=== TASK TO COMPLETE ===
Copy out exactly the lines below that run from the one holding "C5: none -> 330uF (plus AOUT, minus GND)" to the one holding "U1 pin ADJ: VDD -> ADJ", keeping both of those lines and no others.

=== ENTRIES SHOWN ===
++++++++

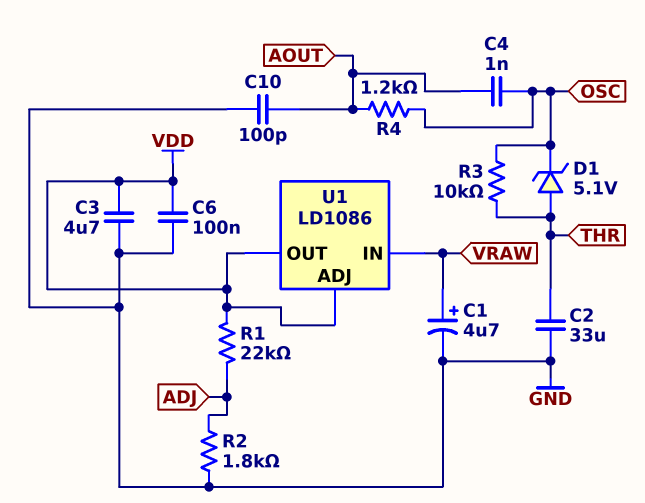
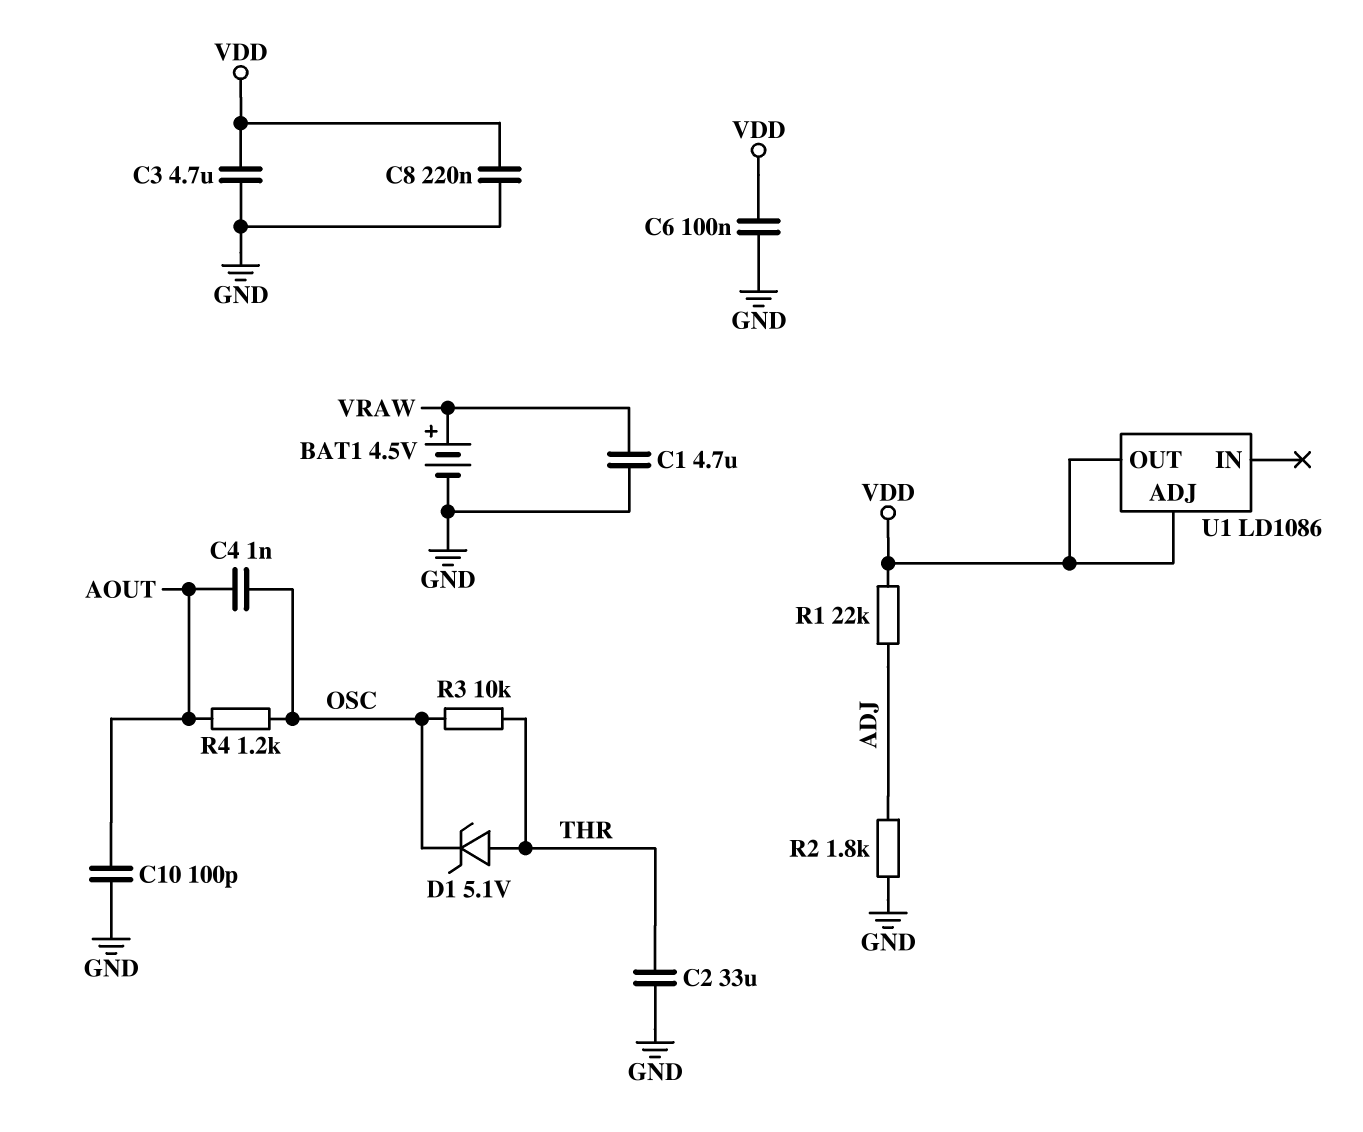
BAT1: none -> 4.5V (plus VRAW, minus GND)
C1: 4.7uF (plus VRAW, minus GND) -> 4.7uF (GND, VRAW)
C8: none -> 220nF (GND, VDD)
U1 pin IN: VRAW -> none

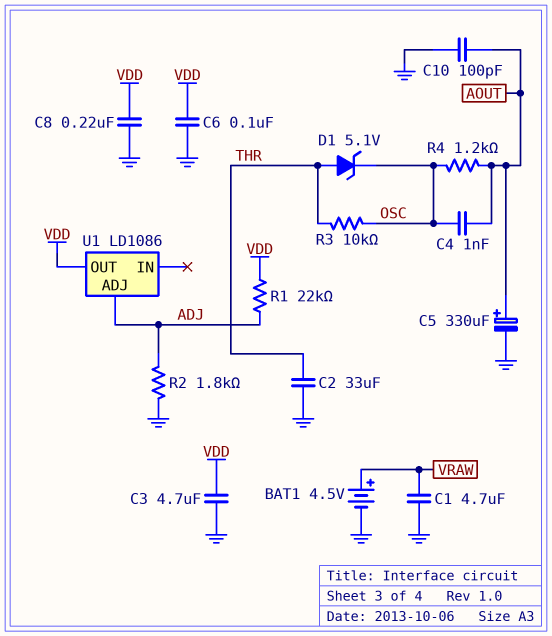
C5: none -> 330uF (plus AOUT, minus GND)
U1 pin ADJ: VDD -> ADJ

++++++++

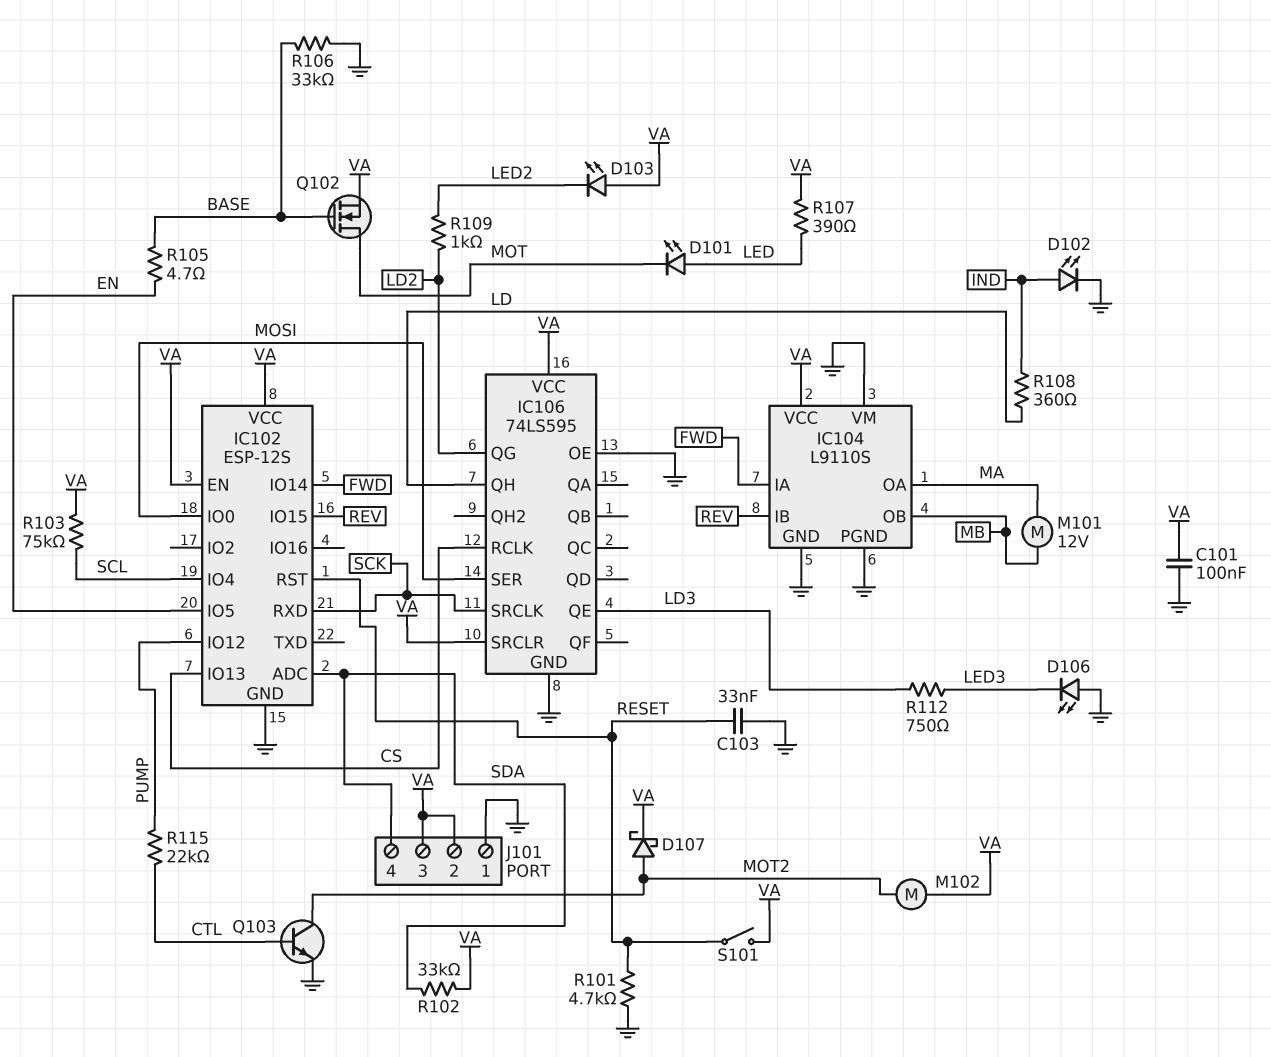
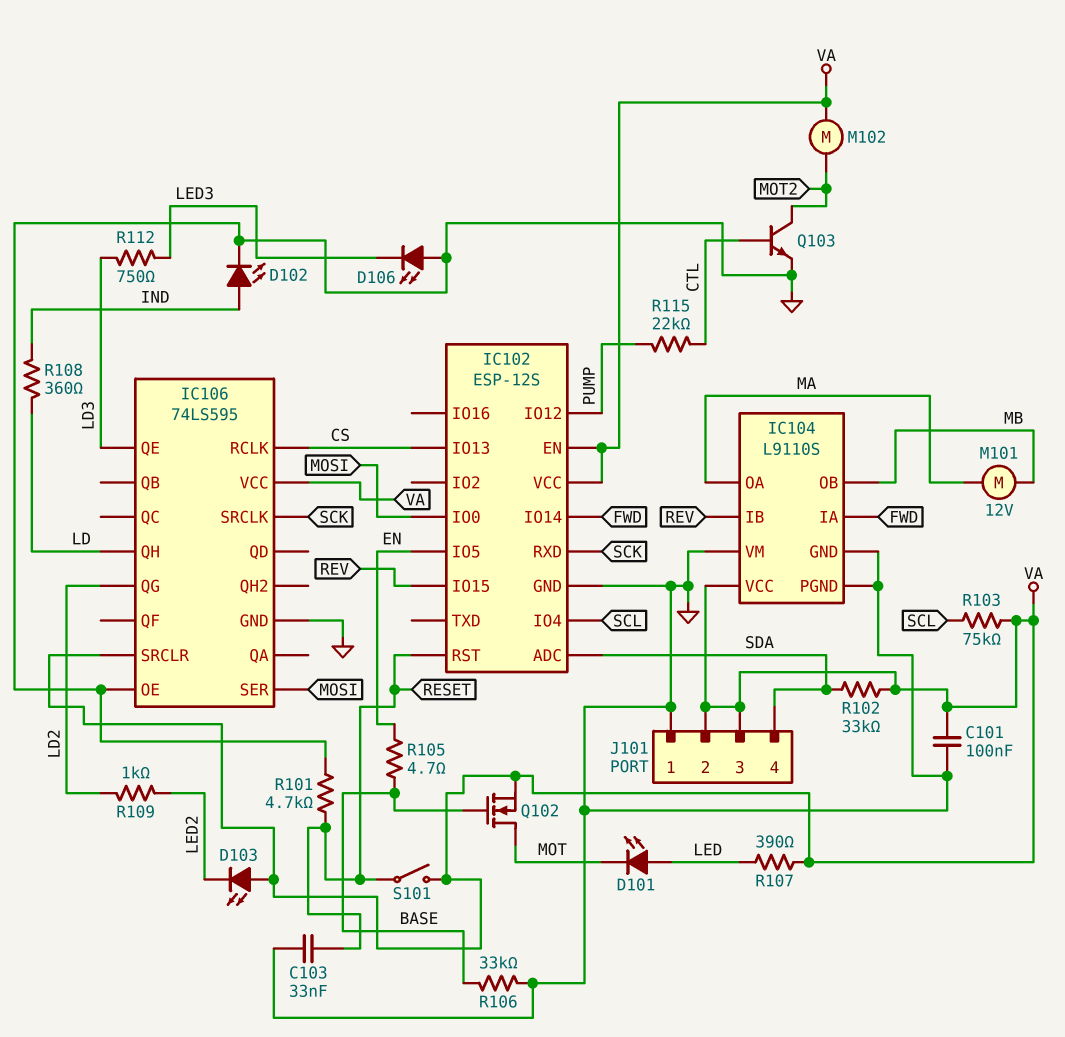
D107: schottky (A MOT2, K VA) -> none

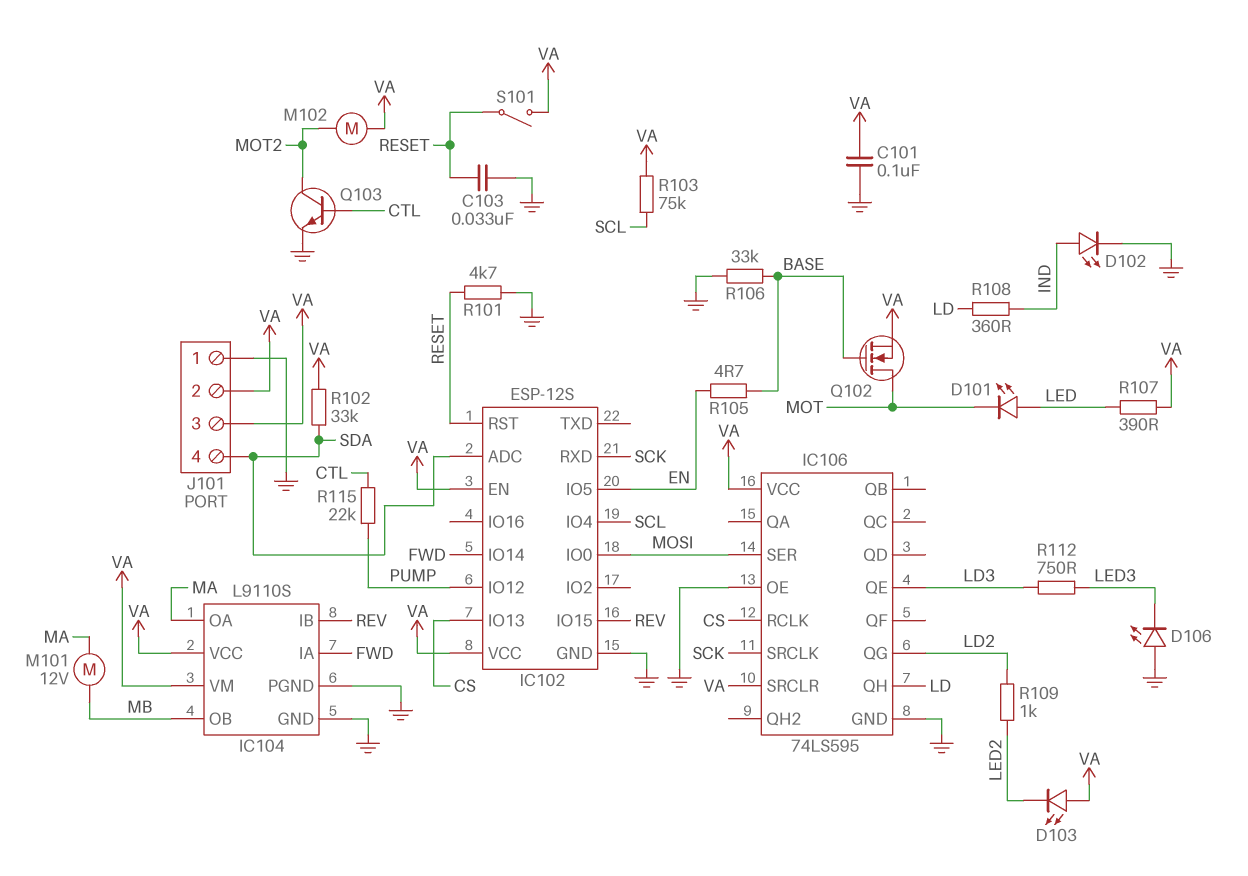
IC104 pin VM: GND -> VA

++++++++

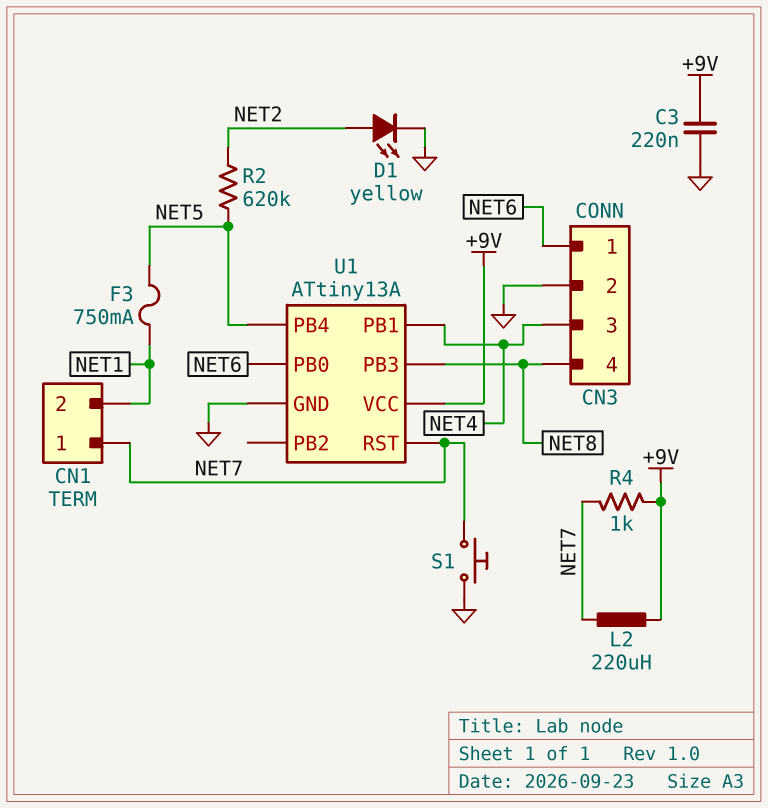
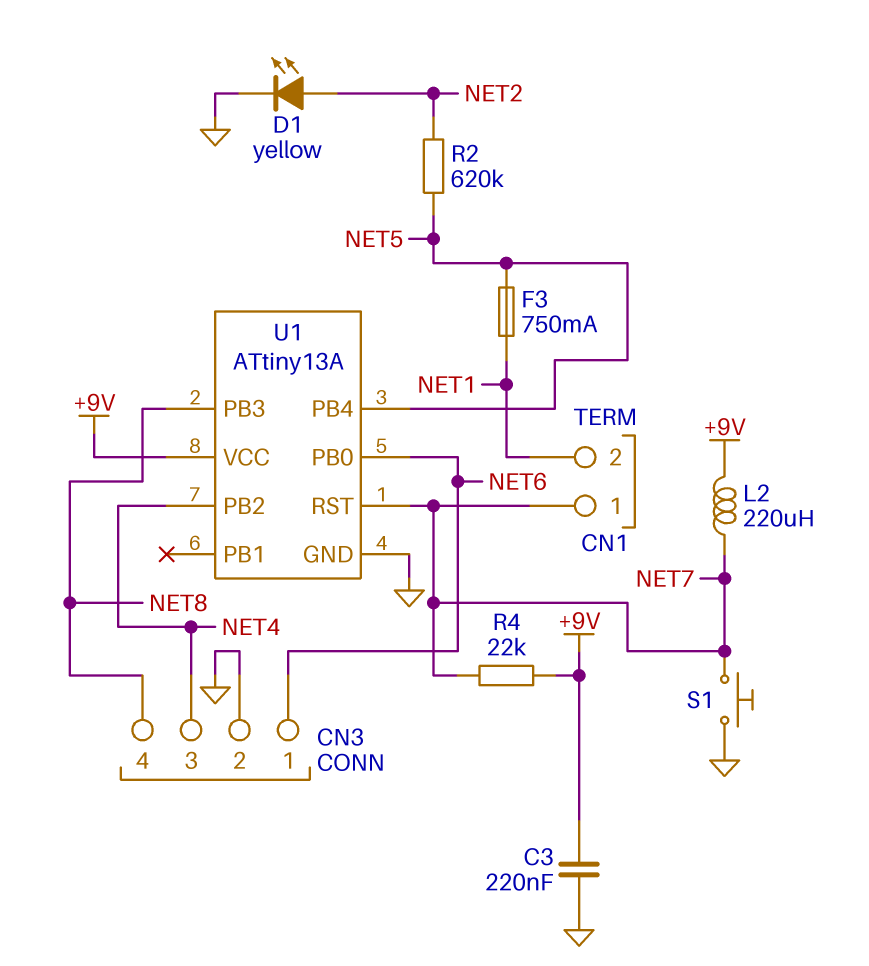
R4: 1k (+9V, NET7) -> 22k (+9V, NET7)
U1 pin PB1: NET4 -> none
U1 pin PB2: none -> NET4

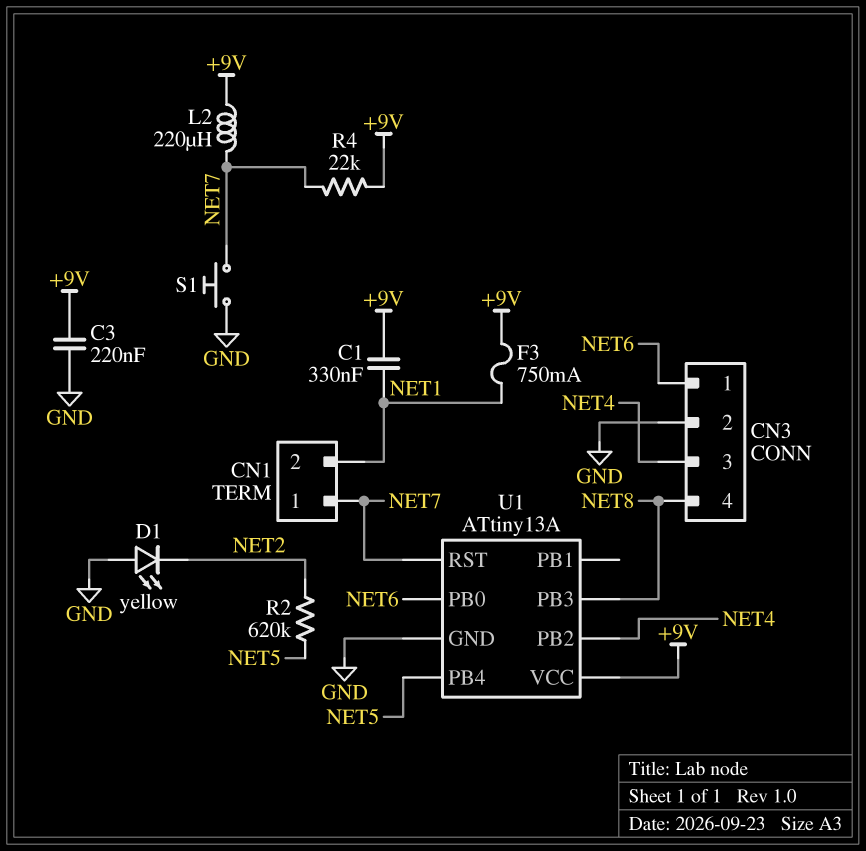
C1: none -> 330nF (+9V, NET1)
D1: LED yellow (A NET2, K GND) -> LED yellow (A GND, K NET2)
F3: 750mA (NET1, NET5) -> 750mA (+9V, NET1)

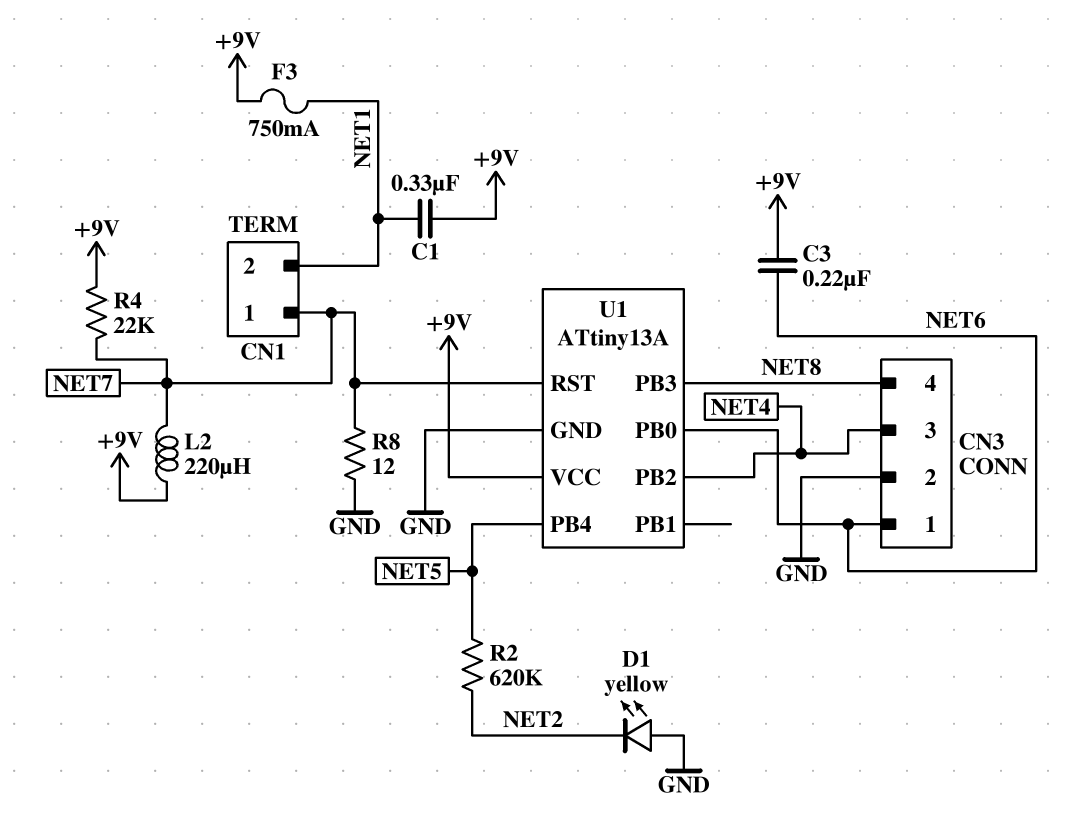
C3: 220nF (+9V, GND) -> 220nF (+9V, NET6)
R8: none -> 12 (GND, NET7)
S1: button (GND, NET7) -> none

++++++++

=== YOUR RESPONSE ===
C5: none -> 330uF (plus AOUT, minus GND)
U1 pin ADJ: VDD -> ADJ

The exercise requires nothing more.